--- Data excerpts Enclosed Below ---

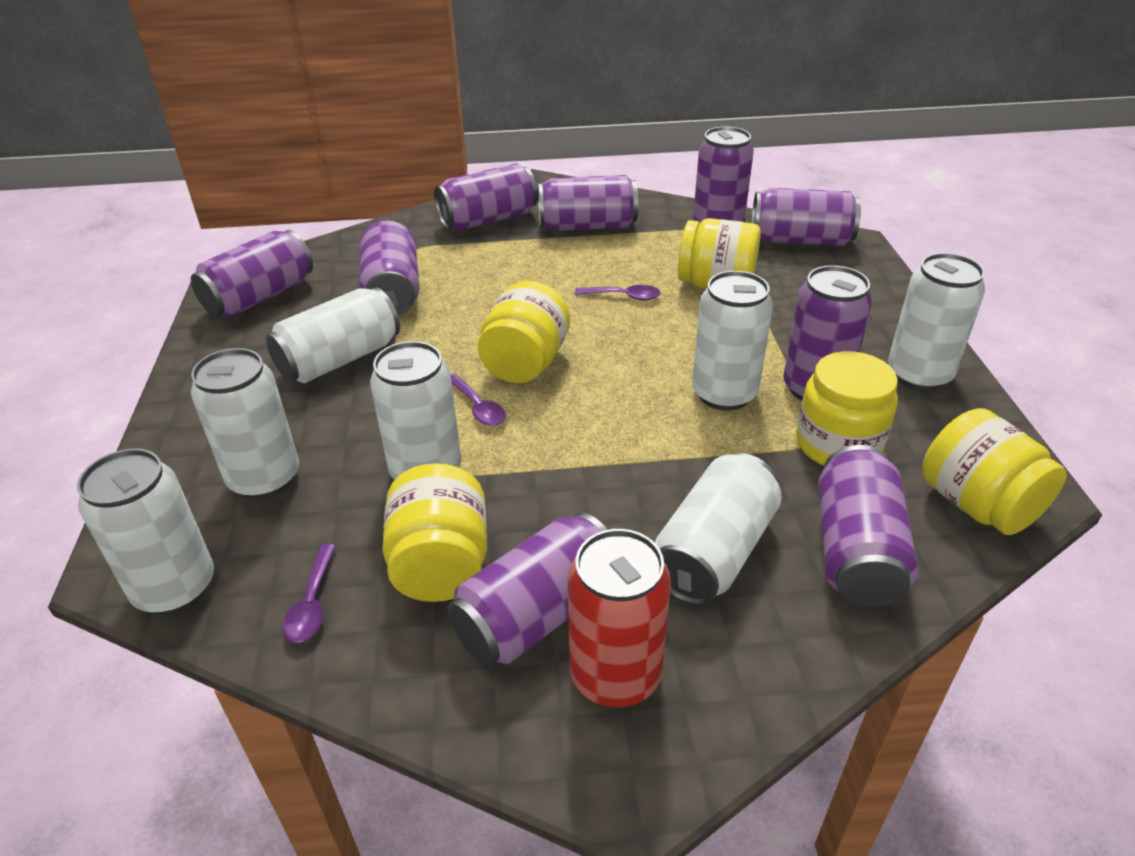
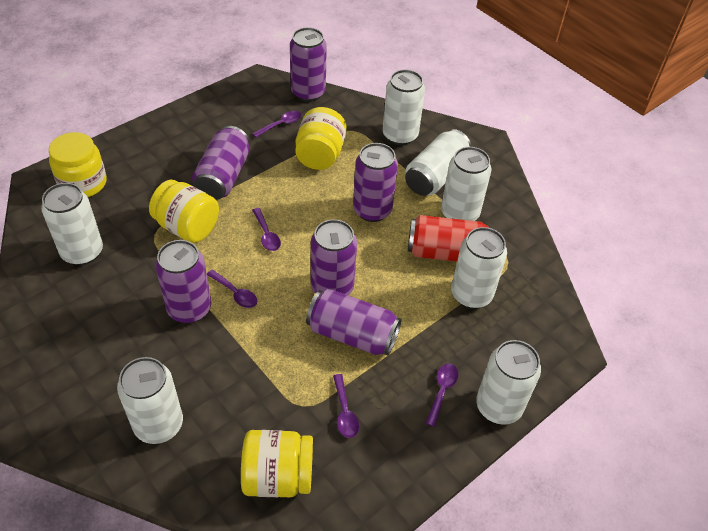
purple can: 9 -> 6
purple spoon: 3 -> 5
yellow jar: 5 -> 4

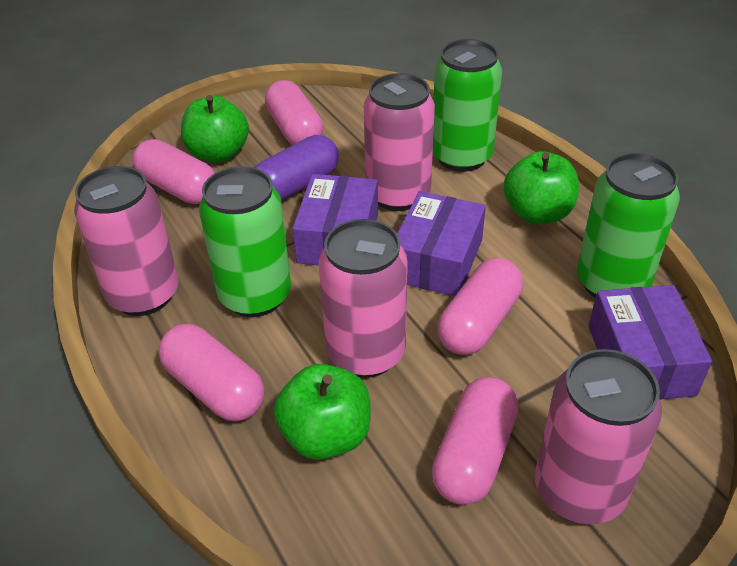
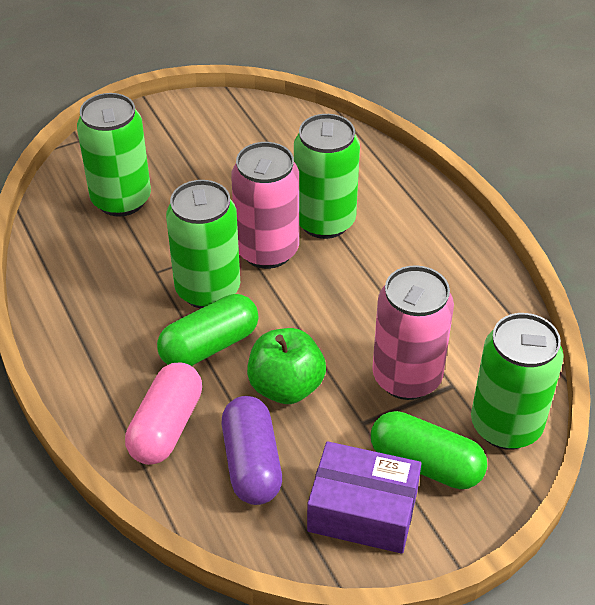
green apple: 3 -> 1
green can: 3 -> 4
green capsule: 0 -> 2
pink can: 4 -> 2
pink capsule: 5 -> 1
purple box: 3 -> 1

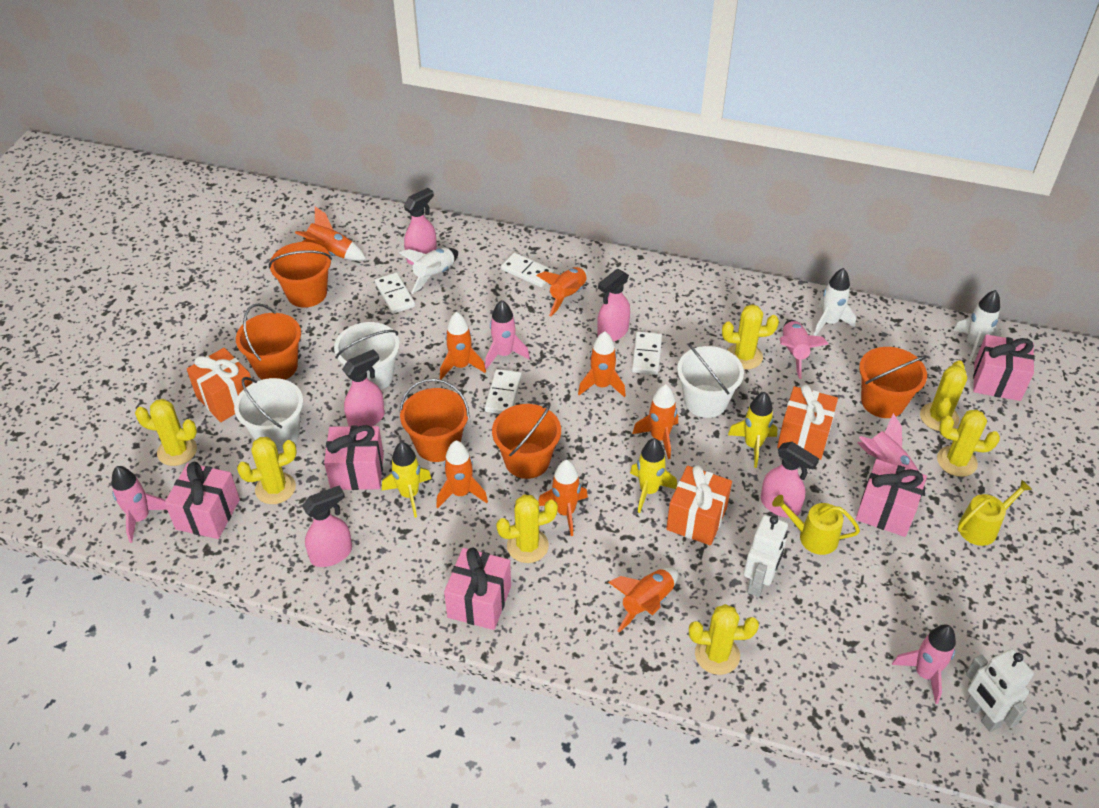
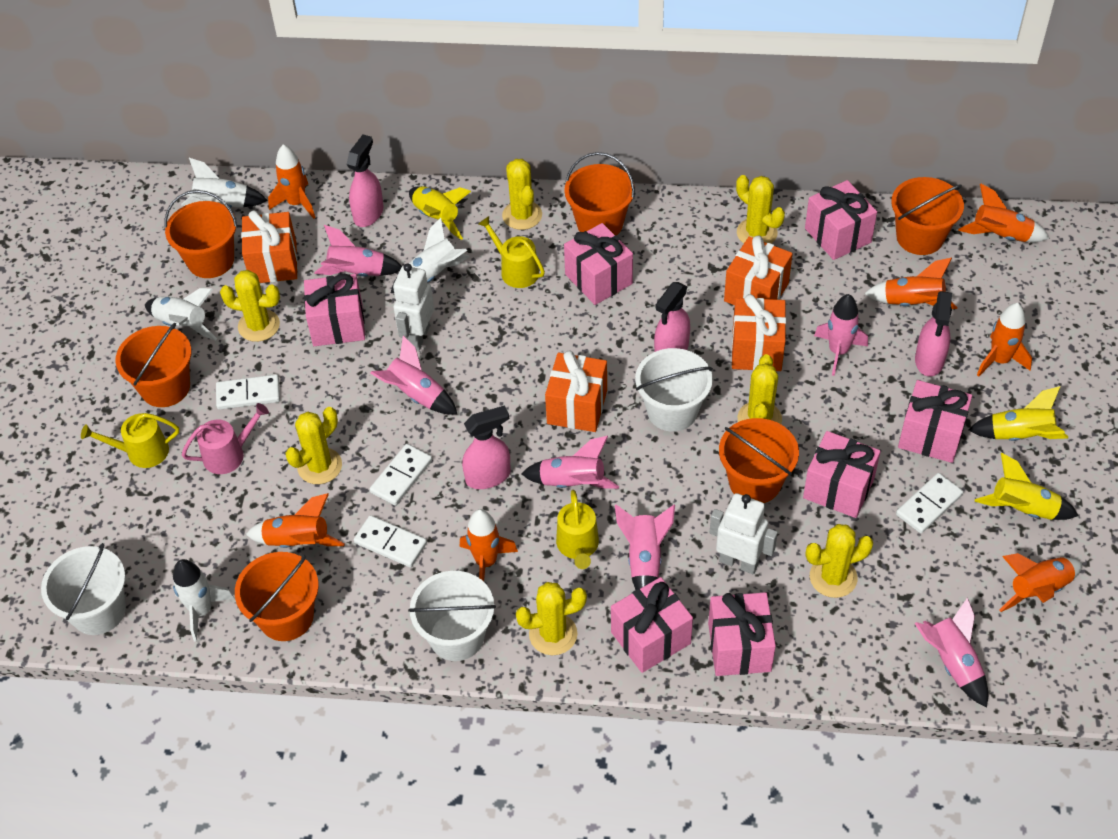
orange bucket: 5 -> 6
orange gift: 3 -> 4
orange rocket: 8 -> 7
pink gift: 5 -> 7
pink rocket: 5 -> 6
pink spray bottle: 5 -> 4
pink watering can: 0 -> 1
white rocket: 3 -> 4
yellow watering can: 2 -> 3

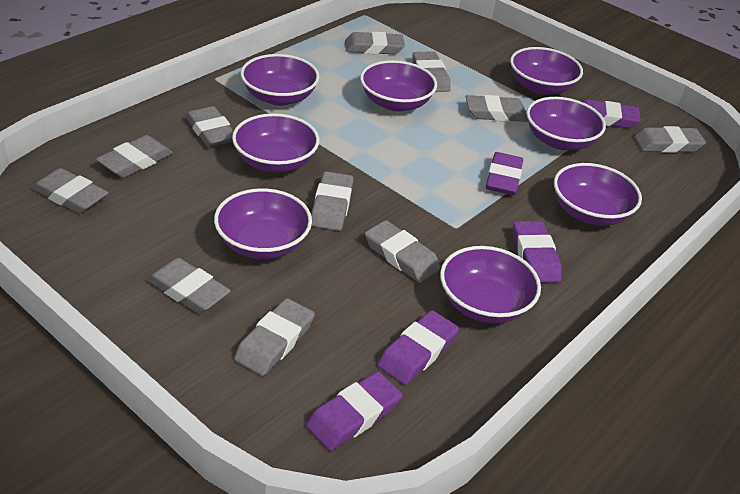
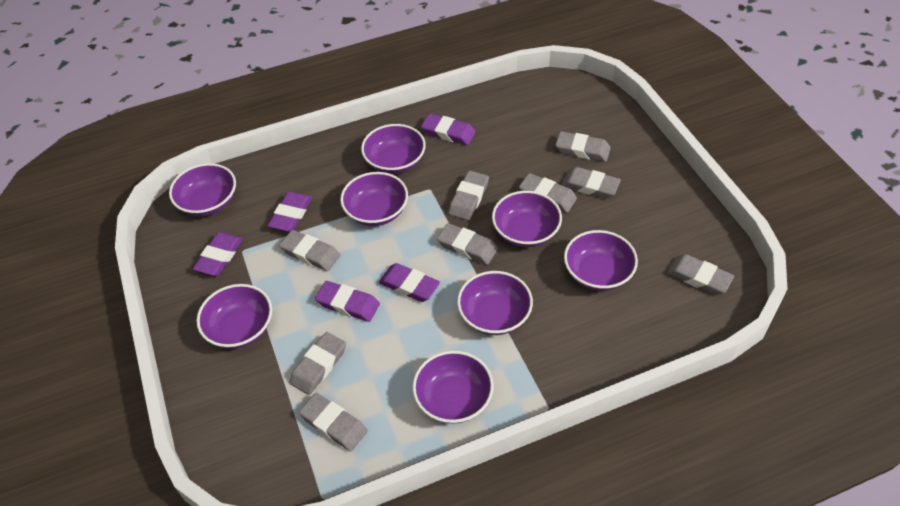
grey eraser: 11 -> 9

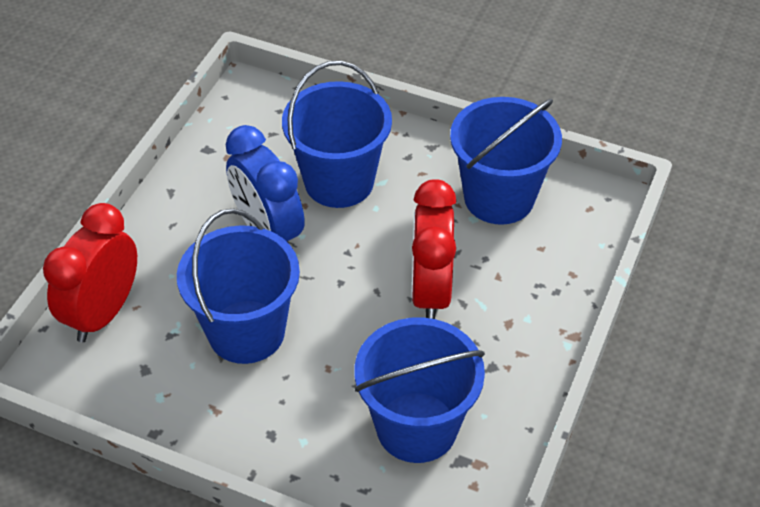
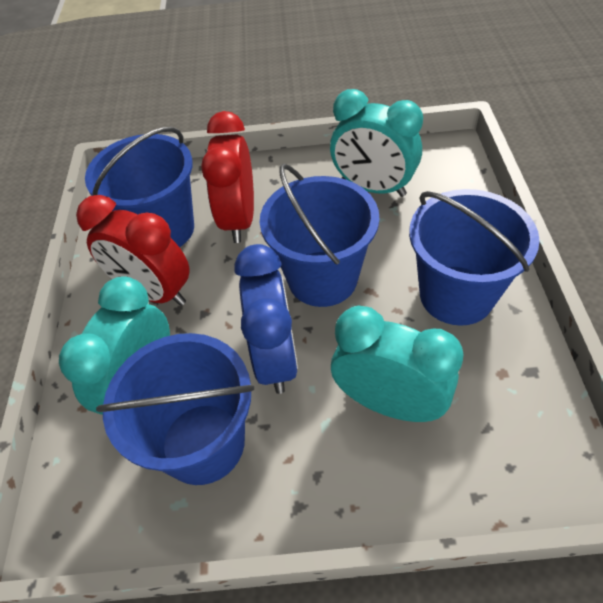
turquoise clock: 0 -> 3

--- End of Enclosed Data excerpts ---

### [Work to complete]
Give the records again exactly as they stand, so that only the pictures are missing.

### [Solution to this problem]
purple can: 9 -> 6
purple spoon: 3 -> 5
yellow jar: 5 -> 4

green apple: 3 -> 1
green can: 3 -> 4
green capsule: 0 -> 2
pink can: 4 -> 2
pink capsule: 5 -> 1
purple box: 3 -> 1

orange bucket: 5 -> 6
orange gift: 3 -> 4
orange rocket: 8 -> 7
pink gift: 5 -> 7
pink rocket: 5 -> 6
pink spray bottle: 5 -> 4
pink watering can: 0 -> 1
white rocket: 3 -> 4
yellow watering can: 2 -> 3

grey eraser: 11 -> 9

turquoise clock: 0 -> 3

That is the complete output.